#### Task to carry out:
In the entries that follow, which lines hold the string "none"? List them.
»»
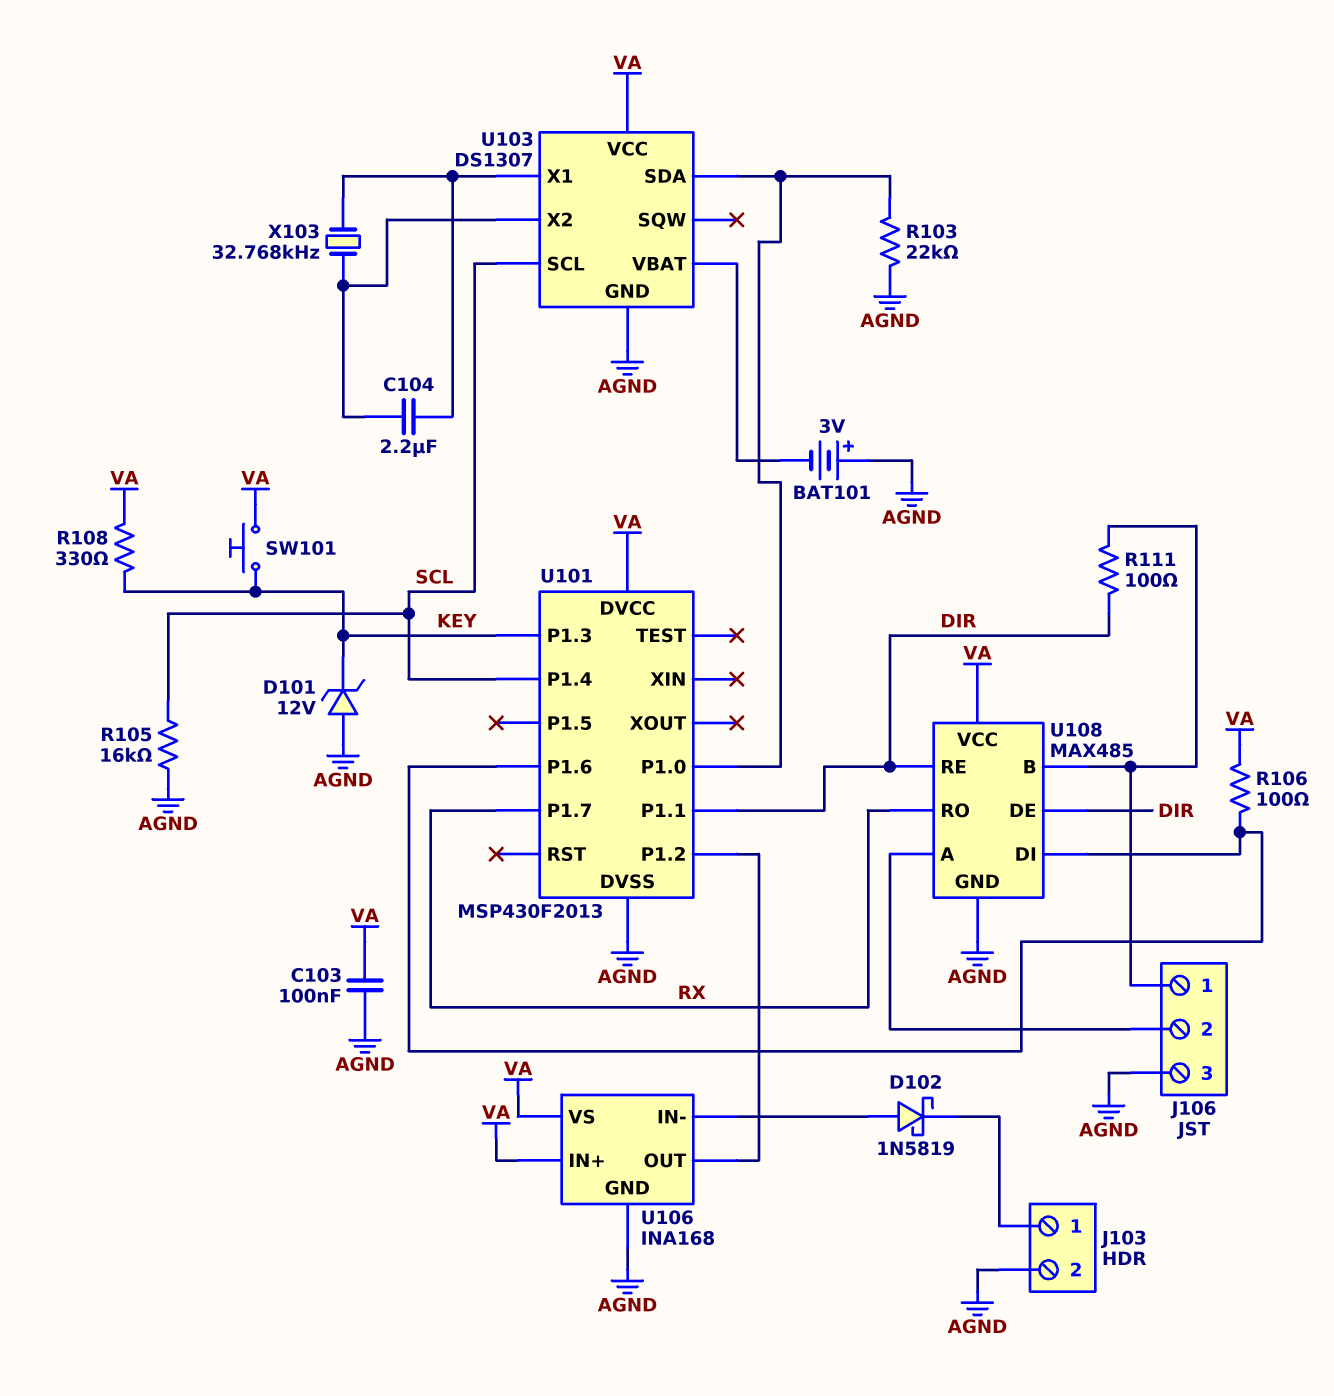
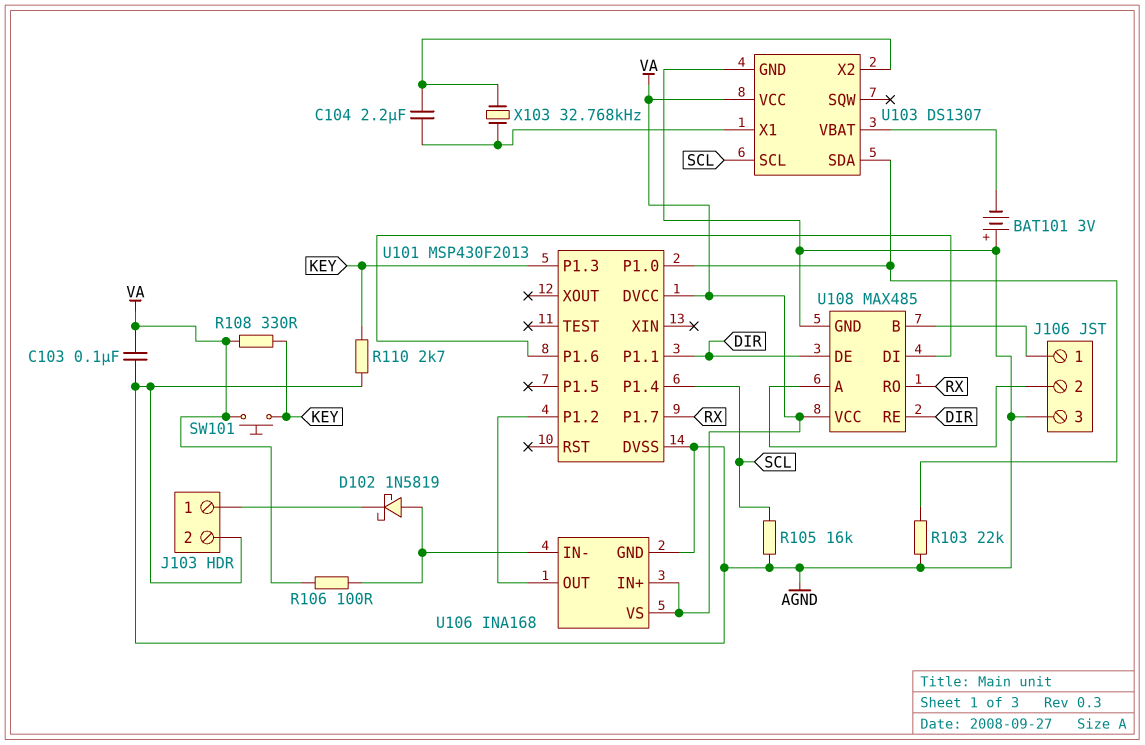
D101: zener 12V (A AGND, K KEY) -> none
R106: 100 (U101/P1.6, VA) -> 100 (U106/IN-, VA)
R110: none -> 2.7k (AGND, KEY)
R111: 100 (DIR, J106/1) -> none

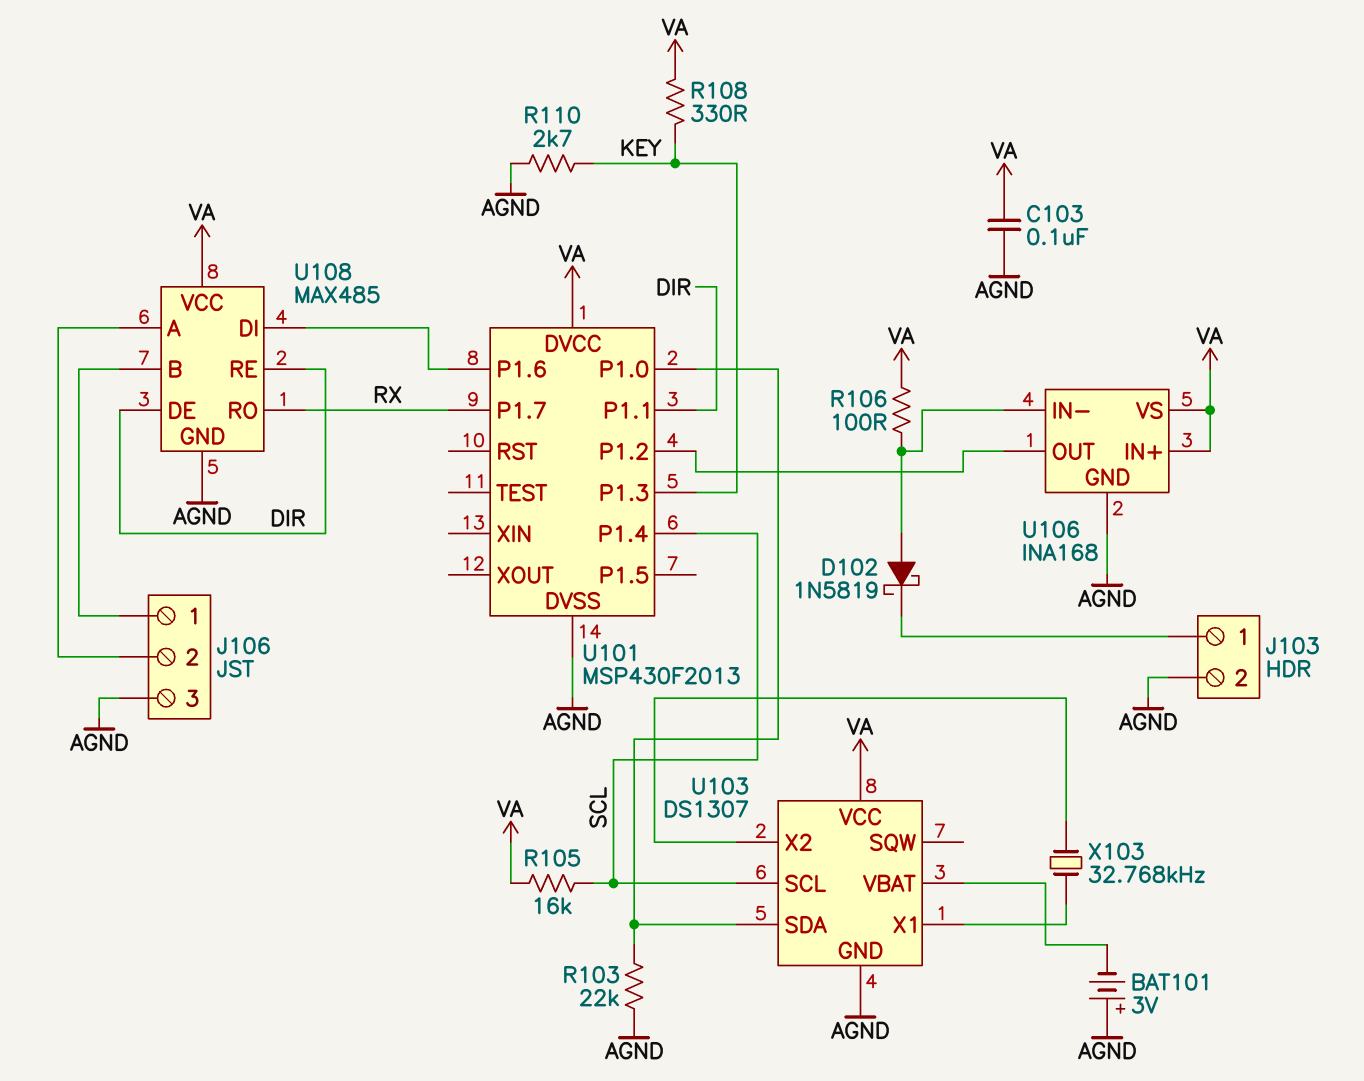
C104: 2.2uF (U103/X1, U103/X2) -> none
R105: 16k (AGND, SCL) -> 16k (SCL, VA)
SW101: button (KEY, VA) -> none

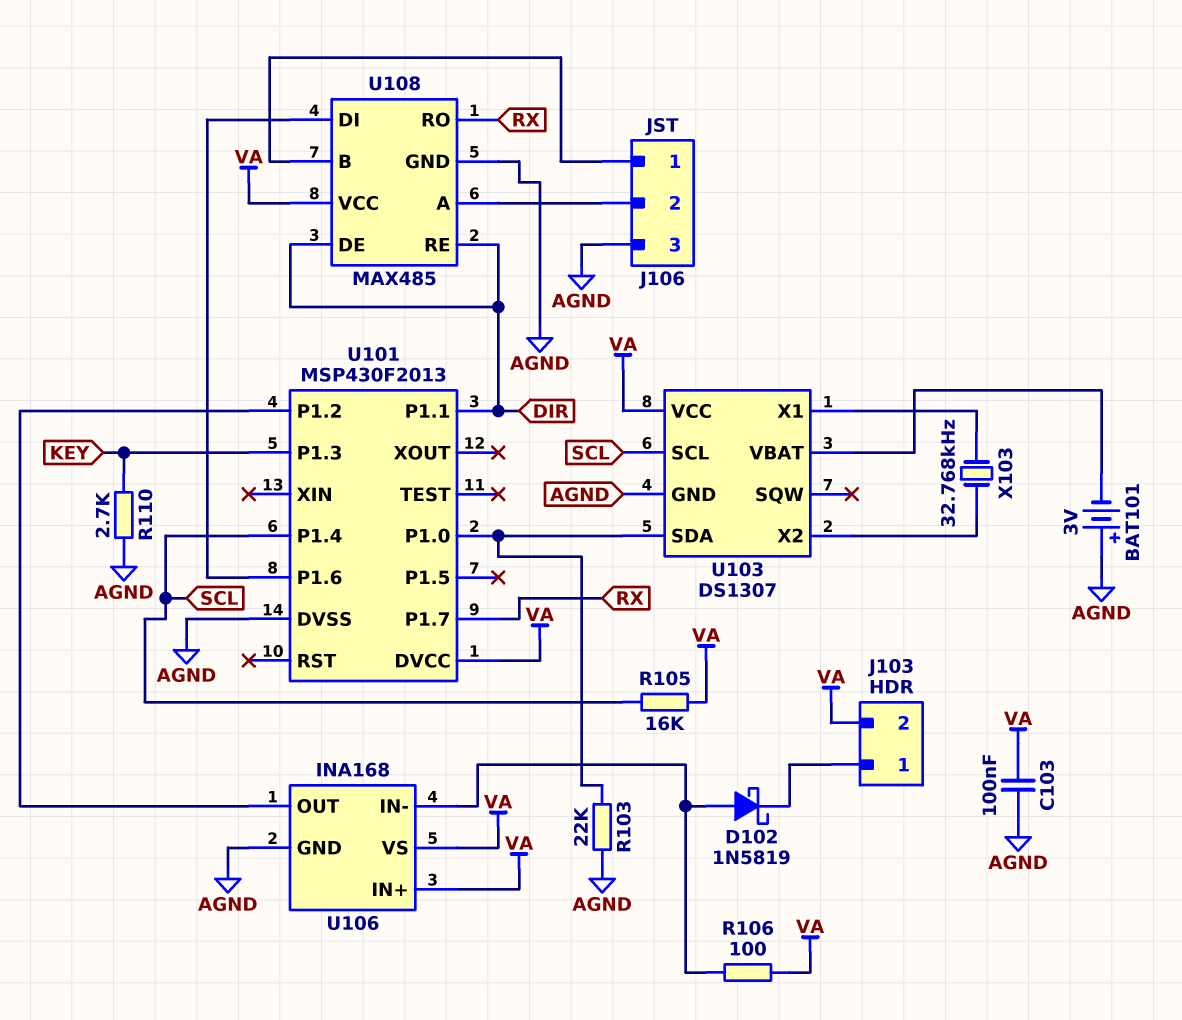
J103 pin 2: AGND -> VA
R108: 330 (KEY, VA) -> none

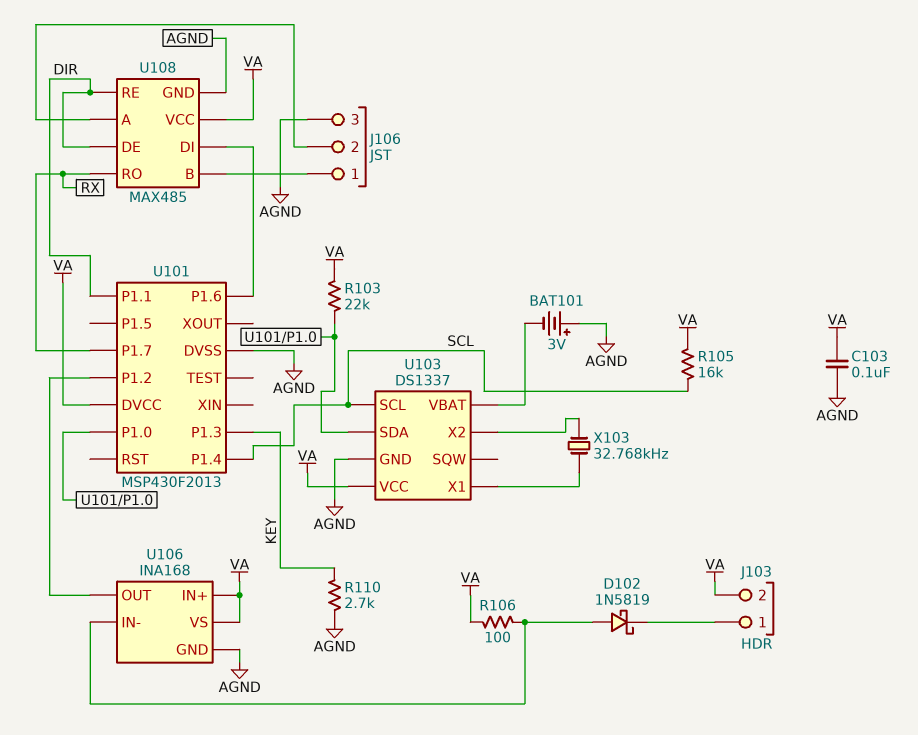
R103: 22k (AGND, U101/P1.0) -> 22k (U101/P1.0, VA)
U103: DS1307 -> DS1337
««
#### Response below:
D101: zener 12V (A AGND, K KEY) -> none
R110: none -> 2.7k (AGND, KEY)
R111: 100 (DIR, J106/1) -> none
C104: 2.2uF (U103/X1, U103/X2) -> none
SW101: button (KEY, VA) -> none
R108: 330 (KEY, VA) -> none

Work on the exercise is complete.